■ Problem statement: Copy out the lines below word for word, from the first to the last.

■ Provided information:
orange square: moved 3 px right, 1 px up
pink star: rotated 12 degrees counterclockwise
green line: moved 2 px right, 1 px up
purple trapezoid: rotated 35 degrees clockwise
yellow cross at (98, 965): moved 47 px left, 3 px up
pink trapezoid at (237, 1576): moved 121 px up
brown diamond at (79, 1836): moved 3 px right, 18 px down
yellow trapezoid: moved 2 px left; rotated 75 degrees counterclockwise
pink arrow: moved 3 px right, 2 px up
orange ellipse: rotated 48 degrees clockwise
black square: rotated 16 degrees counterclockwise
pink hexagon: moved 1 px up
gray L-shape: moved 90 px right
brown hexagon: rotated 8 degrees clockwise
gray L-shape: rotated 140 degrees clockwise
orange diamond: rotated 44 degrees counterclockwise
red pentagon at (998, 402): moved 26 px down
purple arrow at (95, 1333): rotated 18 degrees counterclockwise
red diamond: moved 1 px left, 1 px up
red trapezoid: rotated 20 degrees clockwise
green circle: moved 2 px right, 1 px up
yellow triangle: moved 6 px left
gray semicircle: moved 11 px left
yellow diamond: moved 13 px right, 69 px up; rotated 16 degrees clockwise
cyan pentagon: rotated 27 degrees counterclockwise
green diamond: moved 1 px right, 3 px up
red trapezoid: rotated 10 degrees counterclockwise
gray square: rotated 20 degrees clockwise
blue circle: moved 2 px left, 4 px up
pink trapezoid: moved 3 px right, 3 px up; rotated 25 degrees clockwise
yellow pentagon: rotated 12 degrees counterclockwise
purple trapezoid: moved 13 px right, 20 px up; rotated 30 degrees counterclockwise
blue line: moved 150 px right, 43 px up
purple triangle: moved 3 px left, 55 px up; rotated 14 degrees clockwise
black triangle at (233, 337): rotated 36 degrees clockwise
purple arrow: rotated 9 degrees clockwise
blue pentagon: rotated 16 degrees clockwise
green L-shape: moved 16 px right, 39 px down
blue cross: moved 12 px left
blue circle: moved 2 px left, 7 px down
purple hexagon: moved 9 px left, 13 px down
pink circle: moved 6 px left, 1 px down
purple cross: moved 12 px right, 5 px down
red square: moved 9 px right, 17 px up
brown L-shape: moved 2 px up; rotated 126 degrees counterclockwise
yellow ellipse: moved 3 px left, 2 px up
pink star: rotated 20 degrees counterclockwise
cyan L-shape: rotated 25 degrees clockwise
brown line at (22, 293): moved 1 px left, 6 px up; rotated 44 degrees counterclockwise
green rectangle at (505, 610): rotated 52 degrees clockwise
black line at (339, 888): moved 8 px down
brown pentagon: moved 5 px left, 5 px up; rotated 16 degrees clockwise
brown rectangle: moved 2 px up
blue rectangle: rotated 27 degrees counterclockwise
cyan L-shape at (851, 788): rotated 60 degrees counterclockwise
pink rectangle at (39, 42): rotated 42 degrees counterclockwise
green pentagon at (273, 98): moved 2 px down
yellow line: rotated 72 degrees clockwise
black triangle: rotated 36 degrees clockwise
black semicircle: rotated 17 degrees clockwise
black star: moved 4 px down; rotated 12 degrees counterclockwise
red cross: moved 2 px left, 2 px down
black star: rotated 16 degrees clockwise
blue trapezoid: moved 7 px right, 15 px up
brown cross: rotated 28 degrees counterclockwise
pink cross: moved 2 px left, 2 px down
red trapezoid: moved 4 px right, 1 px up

■ Solution to this exercise:
orange square: moved 3 px right, 1 px up
pink star: rotated 12 degrees counterclockwise
green line: moved 2 px right, 1 px up
purple trapezoid: rotated 35 degrees clockwise
yellow cross at (98, 965): moved 47 px left, 3 px up
pink trapezoid at (237, 1576): moved 121 px up
brown diamond at (79, 1836): moved 3 px right, 18 px down
yellow trapezoid: moved 2 px left; rotated 75 degrees counterclockwise
pink arrow: moved 3 px right, 2 px up
orange ellipse: rotated 48 degrees clockwise
black square: rotated 16 degrees counterclockwise
pink hexagon: moved 1 px up
gray L-shape: moved 90 px right
brown hexagon: rotated 8 degrees clockwise
gray L-shape: rotated 140 degrees clockwise
orange diamond: rotated 44 degrees counterclockwise
red pentagon at (998, 402): moved 26 px down
purple arrow at (95, 1333): rotated 18 degrees counterclockwise
red diamond: moved 1 px left, 1 px up
red trapezoid: rotated 20 degrees clockwise
green circle: moved 2 px right, 1 px up
yellow triangle: moved 6 px left
gray semicircle: moved 11 px left
yellow diamond: moved 13 px right, 69 px up; rotated 16 degrees clockwise
cyan pentagon: rotated 27 degrees counterclockwise
green diamond: moved 1 px right, 3 px up
red trapezoid: rotated 10 degrees counterclockwise
gray square: rotated 20 degrees clockwise
blue circle: moved 2 px left, 4 px up
pink trapezoid: moved 3 px right, 3 px up; rotated 25 degrees clockwise
yellow pentagon: rotated 12 degrees counterclockwise
purple trapezoid: moved 13 px right, 20 px up; rotated 30 degrees counterclockwise
blue line: moved 150 px right, 43 px up
purple triangle: moved 3 px left, 55 px up; rotated 14 degrees clockwise
black triangle at (233, 337): rotated 36 degrees clockwise
purple arrow: rotated 9 degrees clockwise
blue pentagon: rotated 16 degrees clockwise
green L-shape: moved 16 px right, 39 px down
blue cross: moved 12 px left
blue circle: moved 2 px left, 7 px down
purple hexagon: moved 9 px left, 13 px down
pink circle: moved 6 px left, 1 px down
purple cross: moved 12 px right, 5 px down
red square: moved 9 px right, 17 px up
brown L-shape: moved 2 px up; rotated 126 degrees counterclockwise
yellow ellipse: moved 3 px left, 2 px up
pink star: rotated 20 degrees counterclockwise
cyan L-shape: rotated 25 degrees clockwise
brown line at (22, 293): moved 1 px left, 6 px up; rotated 44 degrees counterclockwise
green rectangle at (505, 610): rotated 52 degrees clockwise
black line at (339, 888): moved 8 px down
brown pentagon: moved 5 px left, 5 px up; rotated 16 degrees clockwise
brown rectangle: moved 2 px up
blue rectangle: rotated 27 degrees counterclockwise
cyan L-shape at (851, 788): rotated 60 degrees counterclockwise
pink rectangle at (39, 42): rotated 42 degrees counterclockwise
green pentagon at (273, 98): moved 2 px down
yellow line: rotated 72 degrees clockwise
black triangle: rotated 36 degrees clockwise
black semicircle: rotated 17 degrees clockwise
black star: moved 4 px down; rotated 12 degrees counterclockwise
red cross: moved 2 px left, 2 px down
black star: rotated 16 degrees clockwise
blue trapezoid: moved 7 px right, 15 px up
brown cross: rotated 28 degrees counterclockwise
pink cross: moved 2 px left, 2 px down
red trapezoid: moved 4 px right, 1 px up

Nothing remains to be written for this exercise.